◆ **MATERIAL SHOWN**:
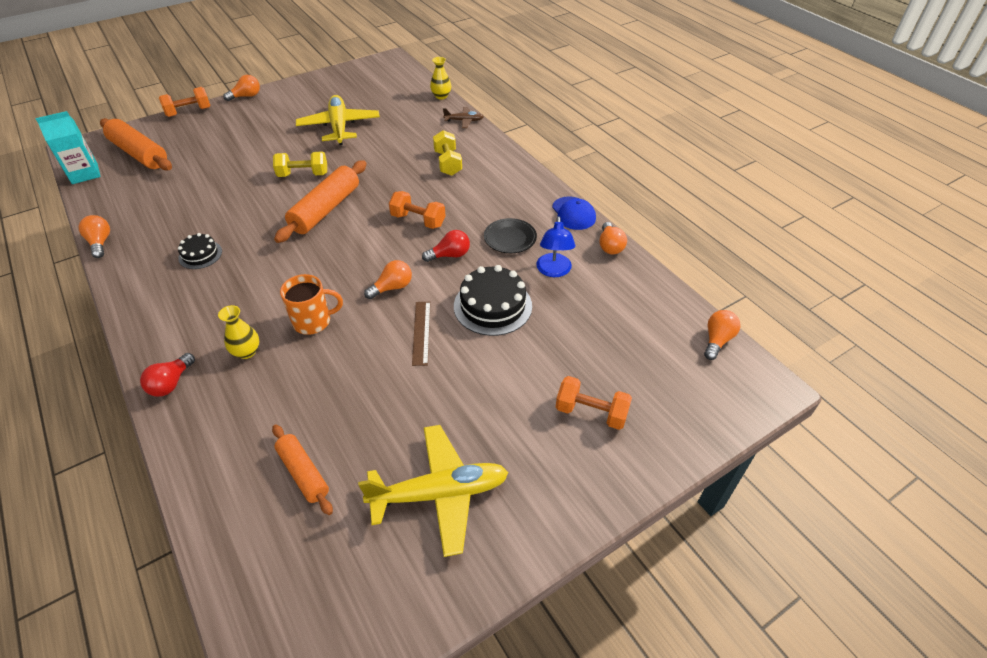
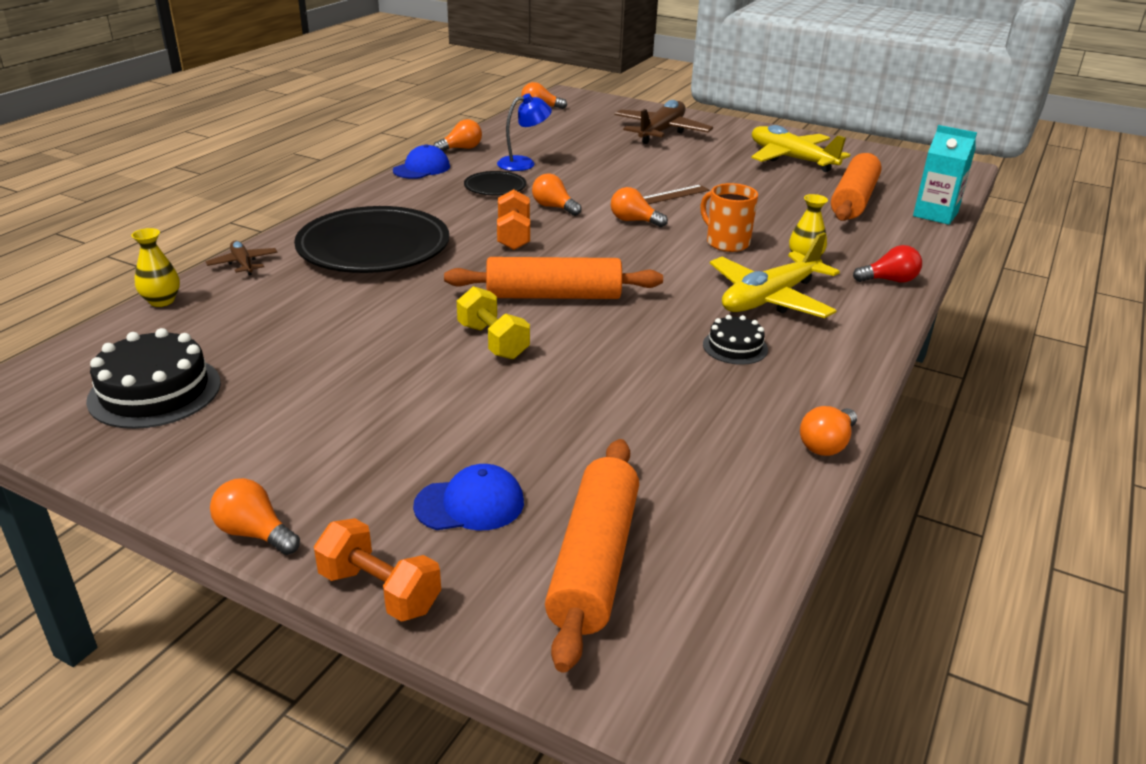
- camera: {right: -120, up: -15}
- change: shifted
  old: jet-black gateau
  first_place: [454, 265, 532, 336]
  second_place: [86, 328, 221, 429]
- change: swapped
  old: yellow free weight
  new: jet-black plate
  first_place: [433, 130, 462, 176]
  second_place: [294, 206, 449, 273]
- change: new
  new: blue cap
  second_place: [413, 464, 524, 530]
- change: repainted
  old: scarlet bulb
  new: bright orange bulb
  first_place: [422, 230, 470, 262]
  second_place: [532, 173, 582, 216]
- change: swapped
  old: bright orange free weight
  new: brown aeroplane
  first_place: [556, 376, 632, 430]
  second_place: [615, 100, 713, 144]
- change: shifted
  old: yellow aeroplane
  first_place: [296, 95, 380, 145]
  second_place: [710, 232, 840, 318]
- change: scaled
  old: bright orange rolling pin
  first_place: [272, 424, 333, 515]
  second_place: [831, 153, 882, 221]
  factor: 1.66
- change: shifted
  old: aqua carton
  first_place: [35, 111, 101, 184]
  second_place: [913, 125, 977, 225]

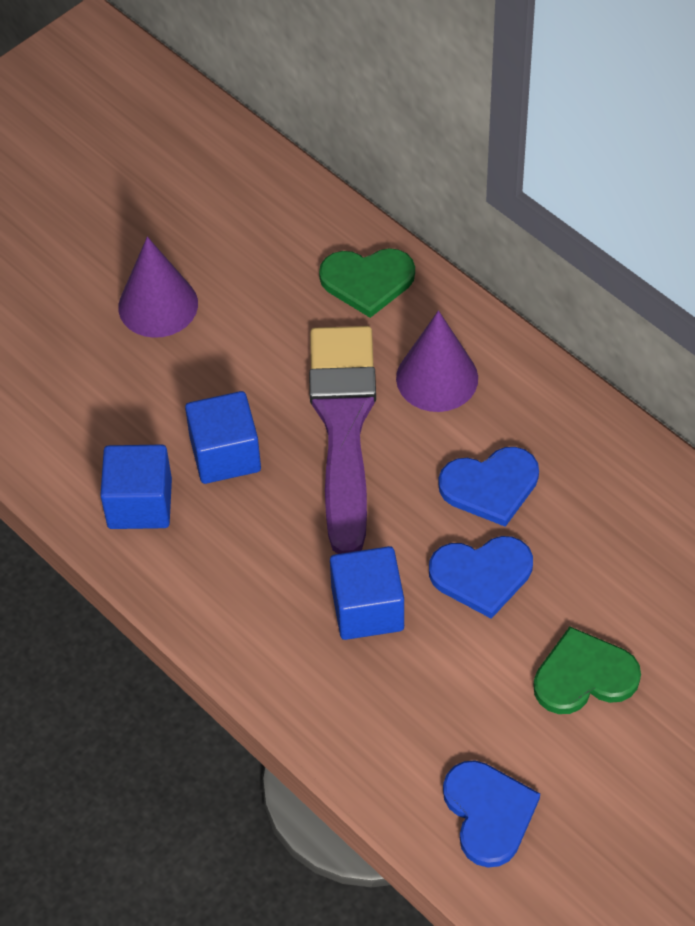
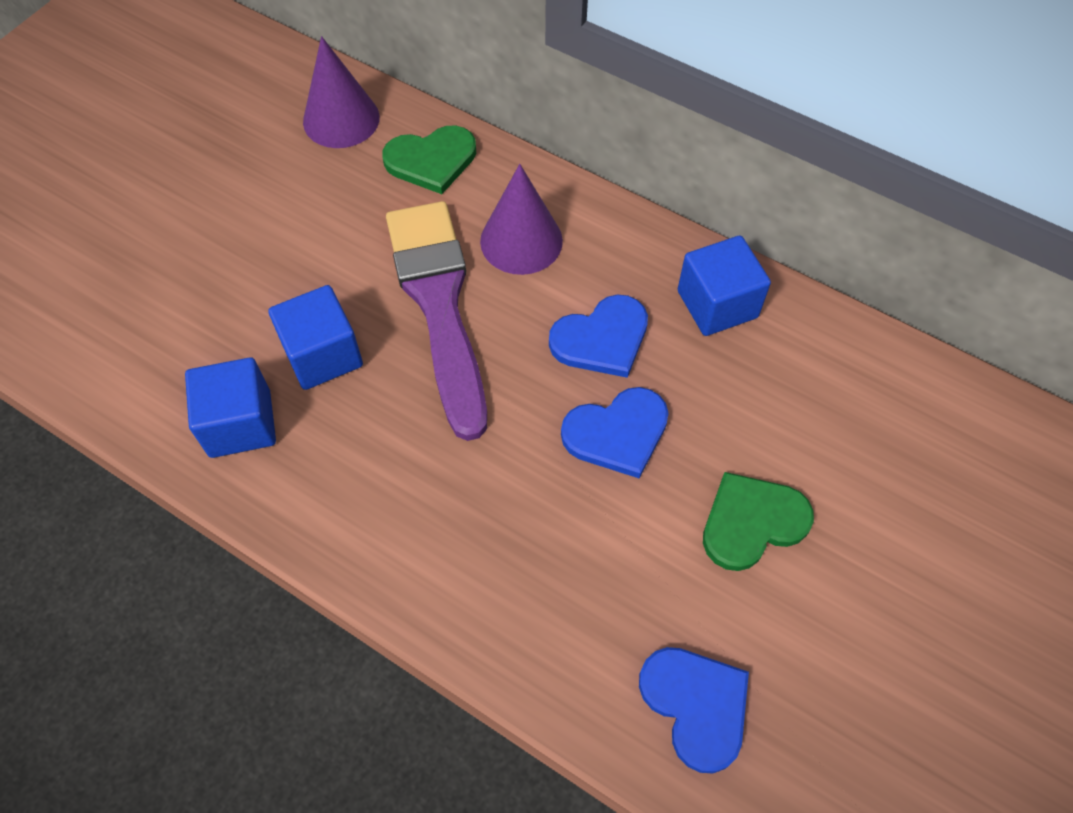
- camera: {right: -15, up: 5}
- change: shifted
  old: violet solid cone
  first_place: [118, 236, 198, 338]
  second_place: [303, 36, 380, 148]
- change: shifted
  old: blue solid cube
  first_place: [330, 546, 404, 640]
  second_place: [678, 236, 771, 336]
==
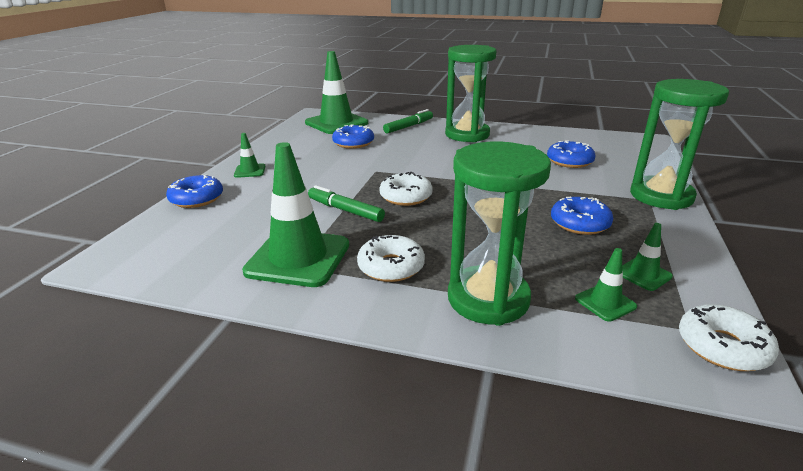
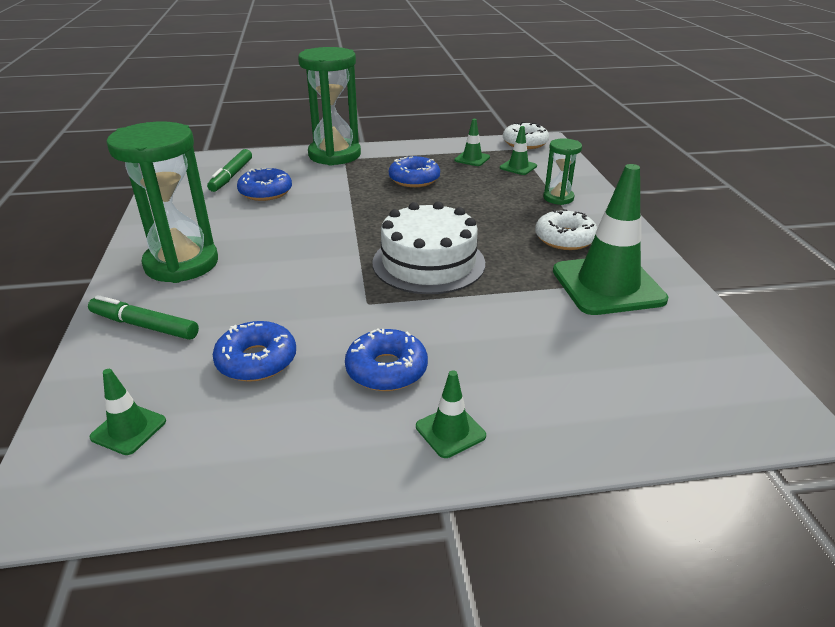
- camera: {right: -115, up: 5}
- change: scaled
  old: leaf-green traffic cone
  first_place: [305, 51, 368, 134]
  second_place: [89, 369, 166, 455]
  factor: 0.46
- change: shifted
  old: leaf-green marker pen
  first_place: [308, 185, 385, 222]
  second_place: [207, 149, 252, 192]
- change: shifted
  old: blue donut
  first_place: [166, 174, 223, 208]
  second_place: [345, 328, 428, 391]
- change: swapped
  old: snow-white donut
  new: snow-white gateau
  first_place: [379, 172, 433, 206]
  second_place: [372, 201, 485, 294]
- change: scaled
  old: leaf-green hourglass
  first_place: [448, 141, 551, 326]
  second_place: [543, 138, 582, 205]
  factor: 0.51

◆ **WORK TO COMPLETE**: Look through the listing, and copy each line that contains the word "bright".

◆ **EXERCISE RESPONSE**:
  new: bright orange bulb
  old: bright orange free weight
  old: bright orange rolling pin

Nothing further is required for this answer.